**PROBLEM REQUIREMENTS:** Retype all of the material below, character for character, and leave the pictures out.

**DATA TO USE:**
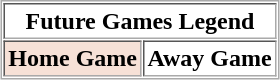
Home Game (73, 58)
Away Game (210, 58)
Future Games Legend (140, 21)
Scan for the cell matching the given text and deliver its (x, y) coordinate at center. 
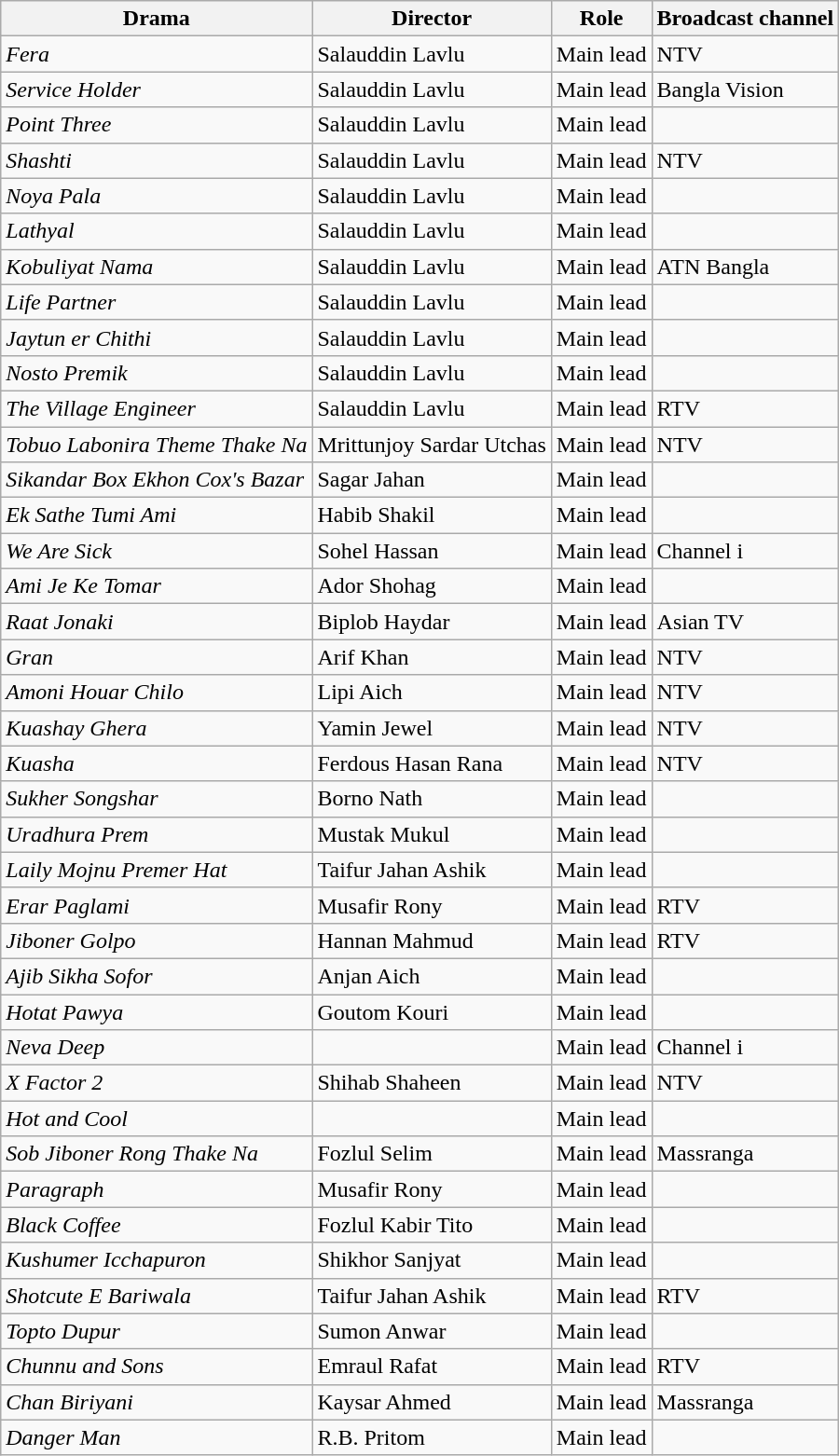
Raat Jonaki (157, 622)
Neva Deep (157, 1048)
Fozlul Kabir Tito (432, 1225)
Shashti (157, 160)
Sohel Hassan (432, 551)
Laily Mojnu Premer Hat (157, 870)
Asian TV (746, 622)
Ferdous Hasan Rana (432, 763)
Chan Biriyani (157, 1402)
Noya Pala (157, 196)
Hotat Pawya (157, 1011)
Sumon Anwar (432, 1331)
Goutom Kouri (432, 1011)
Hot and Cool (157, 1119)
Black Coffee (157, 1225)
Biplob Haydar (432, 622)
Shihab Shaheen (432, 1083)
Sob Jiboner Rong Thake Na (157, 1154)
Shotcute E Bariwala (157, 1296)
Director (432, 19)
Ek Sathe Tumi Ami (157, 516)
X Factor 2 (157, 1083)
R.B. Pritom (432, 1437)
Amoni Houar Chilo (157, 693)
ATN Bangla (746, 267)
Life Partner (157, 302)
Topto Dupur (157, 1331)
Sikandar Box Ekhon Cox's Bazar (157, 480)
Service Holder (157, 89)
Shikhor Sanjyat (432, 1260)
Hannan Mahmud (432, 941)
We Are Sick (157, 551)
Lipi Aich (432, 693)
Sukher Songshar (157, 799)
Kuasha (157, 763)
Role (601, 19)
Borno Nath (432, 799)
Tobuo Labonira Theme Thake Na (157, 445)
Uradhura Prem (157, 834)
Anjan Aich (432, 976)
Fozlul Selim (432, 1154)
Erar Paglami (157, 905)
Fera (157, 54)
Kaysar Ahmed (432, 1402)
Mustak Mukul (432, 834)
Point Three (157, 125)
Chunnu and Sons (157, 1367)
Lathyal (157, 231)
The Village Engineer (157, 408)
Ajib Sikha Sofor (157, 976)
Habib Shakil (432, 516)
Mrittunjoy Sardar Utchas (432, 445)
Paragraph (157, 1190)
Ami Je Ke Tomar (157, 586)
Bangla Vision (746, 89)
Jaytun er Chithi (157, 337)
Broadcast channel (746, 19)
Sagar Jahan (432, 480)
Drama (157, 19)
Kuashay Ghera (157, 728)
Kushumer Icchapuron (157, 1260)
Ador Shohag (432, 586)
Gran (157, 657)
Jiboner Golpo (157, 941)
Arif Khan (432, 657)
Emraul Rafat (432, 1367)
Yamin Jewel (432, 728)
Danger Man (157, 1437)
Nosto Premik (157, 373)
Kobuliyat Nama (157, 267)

**WRITTEN SOLUTION:**
Home Game (73, 58)
Away Game (210, 58)
Future Games Legend (140, 21)
Scan for the cell matching the given text and deliver its (x, y) coordinate at center. 
Raat Jonaki (157, 622)
Neva Deep (157, 1048)
Fozlul Kabir Tito (432, 1225)
Shashti (157, 160)
Sohel Hassan (432, 551)
Laily Mojnu Premer Hat (157, 870)
Asian TV (746, 622)
Ferdous Hasan Rana (432, 763)
Chan Biriyani (157, 1402)
Noya Pala (157, 196)
Hotat Pawya (157, 1011)
Sumon Anwar (432, 1331)
Goutom Kouri (432, 1011)
Hot and Cool (157, 1119)
Black Coffee (157, 1225)
Biplob Haydar (432, 622)
Shihab Shaheen (432, 1083)
Sob Jiboner Rong Thake Na (157, 1154)
Shotcute E Bariwala (157, 1296)
Director (432, 19)
Ek Sathe Tumi Ami (157, 516)
X Factor 2 (157, 1083)
R.B. Pritom (432, 1437)
Amoni Houar Chilo (157, 693)
ATN Bangla (746, 267)
Life Partner (157, 302)
Topto Dupur (157, 1331)
Sikandar Box Ekhon Cox's Bazar (157, 480)
Service Holder (157, 89)
Shikhor Sanjyat (432, 1260)
Hannan Mahmud (432, 941)
We Are Sick (157, 551)
Lipi Aich (432, 693)
Sukher Songshar (157, 799)
Kuasha (157, 763)
Role (601, 19)
Borno Nath (432, 799)
Tobuo Labonira Theme Thake Na (157, 445)
Uradhura Prem (157, 834)
Anjan Aich (432, 976)
Fozlul Selim (432, 1154)
Erar Paglami (157, 905)
Fera (157, 54)
Kaysar Ahmed (432, 1402)
Mustak Mukul (432, 834)
Point Three (157, 125)
Chunnu and Sons (157, 1367)
Lathyal (157, 231)
The Village Engineer (157, 408)
Ajib Sikha Sofor (157, 976)
Habib Shakil (432, 516)
Mrittunjoy Sardar Utchas (432, 445)
Paragraph (157, 1190)
Ami Je Ke Tomar (157, 586)
Bangla Vision (746, 89)
Jaytun er Chithi (157, 337)
Broadcast channel (746, 19)
Sagar Jahan (432, 480)
Drama (157, 19)
Kuashay Ghera (157, 728)
Kushumer Icchapuron (157, 1260)
Ador Shohag (432, 586)
Gran (157, 657)
Jiboner Golpo (157, 941)
Arif Khan (432, 657)
Emraul Rafat (432, 1367)
Yamin Jewel (432, 728)
Danger Man (157, 1437)
Nosto Premik (157, 373)
Kobuliyat Nama (157, 267)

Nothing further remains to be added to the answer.